[Data records]:
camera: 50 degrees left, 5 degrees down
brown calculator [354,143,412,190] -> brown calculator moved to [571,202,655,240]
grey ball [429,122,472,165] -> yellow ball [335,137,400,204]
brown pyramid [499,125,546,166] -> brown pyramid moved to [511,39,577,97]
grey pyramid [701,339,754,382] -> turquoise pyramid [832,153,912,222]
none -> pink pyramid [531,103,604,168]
==
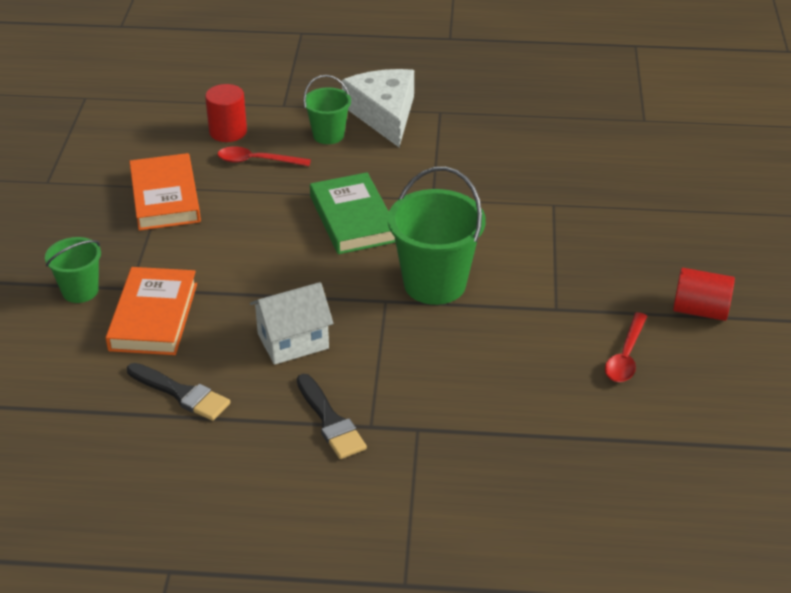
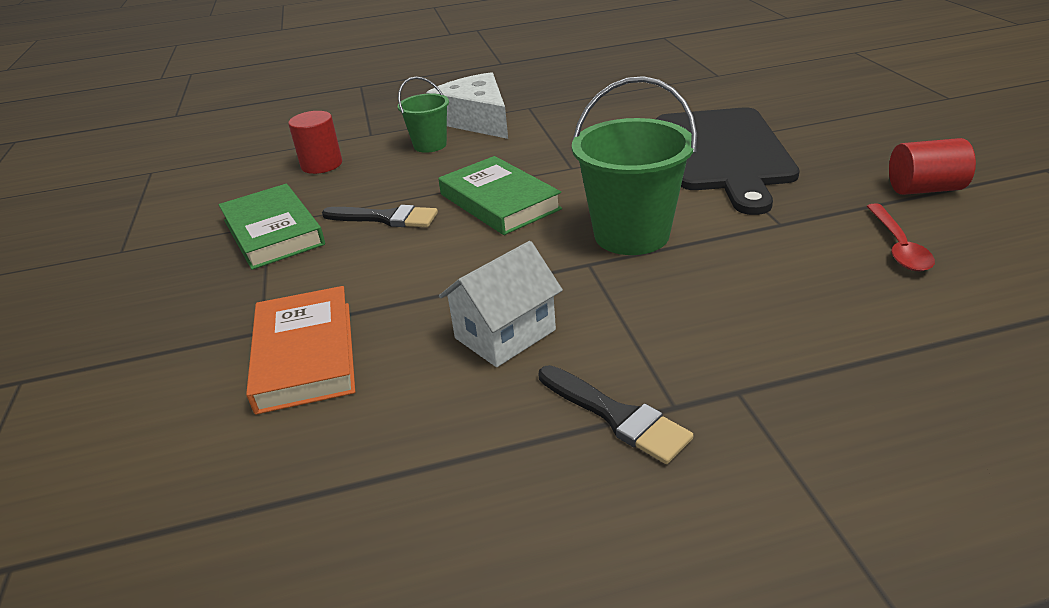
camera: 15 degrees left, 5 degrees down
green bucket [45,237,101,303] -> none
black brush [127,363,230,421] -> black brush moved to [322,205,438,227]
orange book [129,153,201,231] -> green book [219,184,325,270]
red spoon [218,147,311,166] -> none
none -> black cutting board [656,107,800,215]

[Task prompt]: There is a line with "grey pyramid [701,339,754,382]" and a line with "none -> pink pyramid [531,103,604,168]" above. Copy exactly those two lines and all lines between them, with nothing else.

[Answer space]:
grey pyramid [701,339,754,382] -> turquoise pyramid [832,153,912,222]
none -> pink pyramid [531,103,604,168]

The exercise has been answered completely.